EXERCISE TASK.
Convert everything from the start of the records down to the line containing "orange triangle: moved 16 px right", that line included, into a numbered list, leaving out any blank lines.

ITEMS.
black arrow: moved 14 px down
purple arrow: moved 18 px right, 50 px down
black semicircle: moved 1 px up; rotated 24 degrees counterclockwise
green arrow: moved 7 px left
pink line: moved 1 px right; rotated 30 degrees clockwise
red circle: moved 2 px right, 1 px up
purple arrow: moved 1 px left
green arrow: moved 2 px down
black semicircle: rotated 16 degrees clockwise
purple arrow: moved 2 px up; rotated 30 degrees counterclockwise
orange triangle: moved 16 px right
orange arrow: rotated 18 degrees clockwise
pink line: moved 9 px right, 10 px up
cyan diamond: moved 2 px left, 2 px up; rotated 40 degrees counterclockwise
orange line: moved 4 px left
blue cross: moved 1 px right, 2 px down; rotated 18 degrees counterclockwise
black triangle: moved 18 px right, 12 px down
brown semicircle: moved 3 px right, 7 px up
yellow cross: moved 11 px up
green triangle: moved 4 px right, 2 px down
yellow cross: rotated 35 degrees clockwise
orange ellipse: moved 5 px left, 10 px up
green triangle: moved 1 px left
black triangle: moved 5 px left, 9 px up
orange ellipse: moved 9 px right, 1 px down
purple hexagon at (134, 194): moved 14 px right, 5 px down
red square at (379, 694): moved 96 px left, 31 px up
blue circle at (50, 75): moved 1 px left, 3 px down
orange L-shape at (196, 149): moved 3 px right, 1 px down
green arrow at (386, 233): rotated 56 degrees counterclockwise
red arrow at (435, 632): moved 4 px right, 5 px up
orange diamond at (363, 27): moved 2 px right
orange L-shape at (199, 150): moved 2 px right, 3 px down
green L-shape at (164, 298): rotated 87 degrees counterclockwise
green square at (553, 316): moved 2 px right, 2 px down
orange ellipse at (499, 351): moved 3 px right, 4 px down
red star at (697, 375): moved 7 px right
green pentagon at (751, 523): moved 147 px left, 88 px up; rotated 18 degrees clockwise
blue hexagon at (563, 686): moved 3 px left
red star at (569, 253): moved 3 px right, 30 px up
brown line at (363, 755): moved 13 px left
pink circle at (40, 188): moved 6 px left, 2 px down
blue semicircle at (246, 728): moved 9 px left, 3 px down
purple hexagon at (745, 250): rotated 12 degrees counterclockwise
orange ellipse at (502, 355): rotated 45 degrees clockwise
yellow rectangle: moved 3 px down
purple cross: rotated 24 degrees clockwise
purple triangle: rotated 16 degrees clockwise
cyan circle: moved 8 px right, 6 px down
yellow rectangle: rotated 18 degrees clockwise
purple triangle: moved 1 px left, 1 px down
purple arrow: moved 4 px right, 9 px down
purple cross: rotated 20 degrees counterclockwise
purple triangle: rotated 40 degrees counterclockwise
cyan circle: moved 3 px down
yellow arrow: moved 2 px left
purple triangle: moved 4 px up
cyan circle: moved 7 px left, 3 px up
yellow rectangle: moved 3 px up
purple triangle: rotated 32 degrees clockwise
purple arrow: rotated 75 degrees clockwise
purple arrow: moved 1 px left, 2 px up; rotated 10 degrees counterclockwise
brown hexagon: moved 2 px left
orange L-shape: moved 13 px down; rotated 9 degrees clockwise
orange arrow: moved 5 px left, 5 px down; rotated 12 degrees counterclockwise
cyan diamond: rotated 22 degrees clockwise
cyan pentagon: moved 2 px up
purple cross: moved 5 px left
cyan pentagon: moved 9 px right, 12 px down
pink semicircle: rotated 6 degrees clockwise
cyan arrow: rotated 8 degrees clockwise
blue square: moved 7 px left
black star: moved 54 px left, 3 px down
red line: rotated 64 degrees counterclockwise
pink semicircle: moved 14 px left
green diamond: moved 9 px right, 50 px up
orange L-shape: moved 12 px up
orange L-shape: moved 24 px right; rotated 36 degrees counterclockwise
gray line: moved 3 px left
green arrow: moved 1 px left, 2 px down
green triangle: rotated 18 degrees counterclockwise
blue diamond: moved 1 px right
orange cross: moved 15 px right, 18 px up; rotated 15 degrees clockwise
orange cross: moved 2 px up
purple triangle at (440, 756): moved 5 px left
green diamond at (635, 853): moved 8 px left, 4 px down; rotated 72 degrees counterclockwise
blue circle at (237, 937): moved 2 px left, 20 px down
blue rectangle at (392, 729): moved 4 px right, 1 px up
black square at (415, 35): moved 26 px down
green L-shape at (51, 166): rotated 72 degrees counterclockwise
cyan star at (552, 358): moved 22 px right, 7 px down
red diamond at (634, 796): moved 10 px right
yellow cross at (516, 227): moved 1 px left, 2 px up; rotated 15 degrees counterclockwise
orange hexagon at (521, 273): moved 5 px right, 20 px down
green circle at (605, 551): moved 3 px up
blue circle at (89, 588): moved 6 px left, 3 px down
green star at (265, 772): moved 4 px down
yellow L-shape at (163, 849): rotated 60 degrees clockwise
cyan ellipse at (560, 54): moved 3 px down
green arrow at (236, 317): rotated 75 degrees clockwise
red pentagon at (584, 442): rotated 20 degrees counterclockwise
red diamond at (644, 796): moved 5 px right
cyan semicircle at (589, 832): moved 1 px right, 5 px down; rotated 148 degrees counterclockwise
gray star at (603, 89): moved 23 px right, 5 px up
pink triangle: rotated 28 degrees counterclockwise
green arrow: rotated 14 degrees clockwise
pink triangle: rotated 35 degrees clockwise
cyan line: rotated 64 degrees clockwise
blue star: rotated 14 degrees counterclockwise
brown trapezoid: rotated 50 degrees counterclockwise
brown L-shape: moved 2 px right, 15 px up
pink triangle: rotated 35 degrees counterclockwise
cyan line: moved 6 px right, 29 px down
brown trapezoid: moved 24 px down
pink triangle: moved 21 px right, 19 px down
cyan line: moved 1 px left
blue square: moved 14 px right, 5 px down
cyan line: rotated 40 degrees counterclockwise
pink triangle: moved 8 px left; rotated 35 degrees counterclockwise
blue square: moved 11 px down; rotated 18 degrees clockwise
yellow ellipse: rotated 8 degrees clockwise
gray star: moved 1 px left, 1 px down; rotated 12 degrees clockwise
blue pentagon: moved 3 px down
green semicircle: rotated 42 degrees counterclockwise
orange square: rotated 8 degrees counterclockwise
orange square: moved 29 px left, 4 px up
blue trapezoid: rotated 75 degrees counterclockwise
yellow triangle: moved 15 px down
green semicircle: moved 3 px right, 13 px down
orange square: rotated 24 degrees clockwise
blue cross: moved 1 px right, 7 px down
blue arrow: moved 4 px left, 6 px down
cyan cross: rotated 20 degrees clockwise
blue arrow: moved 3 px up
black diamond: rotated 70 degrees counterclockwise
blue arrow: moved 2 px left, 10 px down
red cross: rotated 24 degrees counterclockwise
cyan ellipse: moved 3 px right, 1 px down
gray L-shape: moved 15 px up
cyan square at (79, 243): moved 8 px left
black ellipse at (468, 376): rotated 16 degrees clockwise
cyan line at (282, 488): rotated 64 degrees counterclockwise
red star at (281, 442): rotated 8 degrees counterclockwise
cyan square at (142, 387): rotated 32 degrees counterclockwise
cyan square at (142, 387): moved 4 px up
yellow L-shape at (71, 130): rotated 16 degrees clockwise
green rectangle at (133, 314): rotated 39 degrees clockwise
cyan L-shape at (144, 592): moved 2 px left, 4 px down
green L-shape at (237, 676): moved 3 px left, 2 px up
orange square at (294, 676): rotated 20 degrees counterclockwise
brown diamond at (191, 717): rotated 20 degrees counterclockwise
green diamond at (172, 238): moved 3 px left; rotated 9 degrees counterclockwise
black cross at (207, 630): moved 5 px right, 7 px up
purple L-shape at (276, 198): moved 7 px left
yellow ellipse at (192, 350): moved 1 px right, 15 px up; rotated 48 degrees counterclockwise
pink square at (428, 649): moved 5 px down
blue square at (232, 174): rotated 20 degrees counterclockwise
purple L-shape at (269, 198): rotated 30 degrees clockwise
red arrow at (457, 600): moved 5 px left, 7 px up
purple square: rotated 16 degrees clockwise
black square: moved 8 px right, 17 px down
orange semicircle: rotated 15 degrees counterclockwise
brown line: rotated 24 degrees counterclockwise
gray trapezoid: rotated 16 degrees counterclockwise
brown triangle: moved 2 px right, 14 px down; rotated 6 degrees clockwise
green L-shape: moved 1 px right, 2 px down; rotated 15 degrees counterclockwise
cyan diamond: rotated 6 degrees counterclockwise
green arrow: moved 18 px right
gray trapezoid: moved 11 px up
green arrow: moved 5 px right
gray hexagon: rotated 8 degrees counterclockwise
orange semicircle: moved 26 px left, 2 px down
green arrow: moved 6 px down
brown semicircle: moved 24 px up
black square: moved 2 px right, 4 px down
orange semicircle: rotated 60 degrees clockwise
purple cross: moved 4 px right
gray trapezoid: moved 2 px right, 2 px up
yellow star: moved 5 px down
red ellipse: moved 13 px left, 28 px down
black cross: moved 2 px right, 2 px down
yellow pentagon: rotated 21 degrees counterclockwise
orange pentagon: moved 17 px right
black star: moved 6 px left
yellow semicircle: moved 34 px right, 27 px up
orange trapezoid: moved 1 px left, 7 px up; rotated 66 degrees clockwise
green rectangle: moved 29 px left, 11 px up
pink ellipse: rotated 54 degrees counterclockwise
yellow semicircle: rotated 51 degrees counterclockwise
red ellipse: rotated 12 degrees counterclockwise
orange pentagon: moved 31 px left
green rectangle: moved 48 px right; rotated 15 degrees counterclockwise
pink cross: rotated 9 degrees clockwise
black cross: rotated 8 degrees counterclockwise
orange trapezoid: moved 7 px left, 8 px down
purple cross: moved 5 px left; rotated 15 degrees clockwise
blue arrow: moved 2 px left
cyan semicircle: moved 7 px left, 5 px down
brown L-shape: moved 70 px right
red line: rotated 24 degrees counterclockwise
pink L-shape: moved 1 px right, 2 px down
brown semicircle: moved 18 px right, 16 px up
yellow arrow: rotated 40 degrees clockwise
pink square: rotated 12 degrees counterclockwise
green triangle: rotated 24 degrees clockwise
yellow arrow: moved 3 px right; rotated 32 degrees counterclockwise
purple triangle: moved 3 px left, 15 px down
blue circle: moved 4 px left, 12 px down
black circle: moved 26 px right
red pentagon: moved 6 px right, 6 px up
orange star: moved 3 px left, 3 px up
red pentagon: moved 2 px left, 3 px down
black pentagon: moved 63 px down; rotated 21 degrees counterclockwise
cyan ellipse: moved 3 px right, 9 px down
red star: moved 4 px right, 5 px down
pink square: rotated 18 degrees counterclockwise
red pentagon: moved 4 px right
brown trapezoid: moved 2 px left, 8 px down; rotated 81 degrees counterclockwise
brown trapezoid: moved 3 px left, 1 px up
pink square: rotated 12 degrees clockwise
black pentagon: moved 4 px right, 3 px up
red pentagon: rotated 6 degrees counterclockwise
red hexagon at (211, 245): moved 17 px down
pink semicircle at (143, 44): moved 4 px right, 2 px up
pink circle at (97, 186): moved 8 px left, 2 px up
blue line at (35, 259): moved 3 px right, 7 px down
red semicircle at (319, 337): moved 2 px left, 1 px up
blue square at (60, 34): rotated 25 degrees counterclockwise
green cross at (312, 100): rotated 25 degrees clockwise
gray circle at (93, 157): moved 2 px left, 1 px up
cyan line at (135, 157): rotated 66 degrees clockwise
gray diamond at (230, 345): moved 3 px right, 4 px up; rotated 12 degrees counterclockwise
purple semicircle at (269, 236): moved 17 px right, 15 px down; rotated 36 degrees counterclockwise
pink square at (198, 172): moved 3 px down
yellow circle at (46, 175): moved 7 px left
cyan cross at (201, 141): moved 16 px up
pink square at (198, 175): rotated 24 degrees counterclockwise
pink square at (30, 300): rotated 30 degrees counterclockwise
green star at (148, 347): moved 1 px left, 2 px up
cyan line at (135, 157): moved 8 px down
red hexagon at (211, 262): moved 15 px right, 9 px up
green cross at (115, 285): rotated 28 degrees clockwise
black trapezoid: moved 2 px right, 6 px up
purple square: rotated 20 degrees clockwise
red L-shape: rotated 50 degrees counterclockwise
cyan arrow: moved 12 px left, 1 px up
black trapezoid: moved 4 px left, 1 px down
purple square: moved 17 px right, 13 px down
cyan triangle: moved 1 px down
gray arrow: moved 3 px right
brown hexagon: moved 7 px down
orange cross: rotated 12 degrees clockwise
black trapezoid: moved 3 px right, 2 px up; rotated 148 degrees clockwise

ANSWER FOR THIS EXERCISE.
1. black arrow: moved 14 px down
2. purple arrow: moved 18 px right, 50 px down
3. black semicircle: moved 1 px up; rotated 24 degrees counterclockwise
4. green arrow: moved 7 px left
5. pink line: moved 1 px right; rotated 30 degrees clockwise
6. red circle: moved 2 px right, 1 px up
7. purple arrow: moved 1 px left
8. green arrow: moved 2 px down
9. black semicircle: rotated 16 degrees clockwise
10. purple arrow: moved 2 px up; rotated 30 degrees counterclockwise
11. orange triangle: moved 16 px right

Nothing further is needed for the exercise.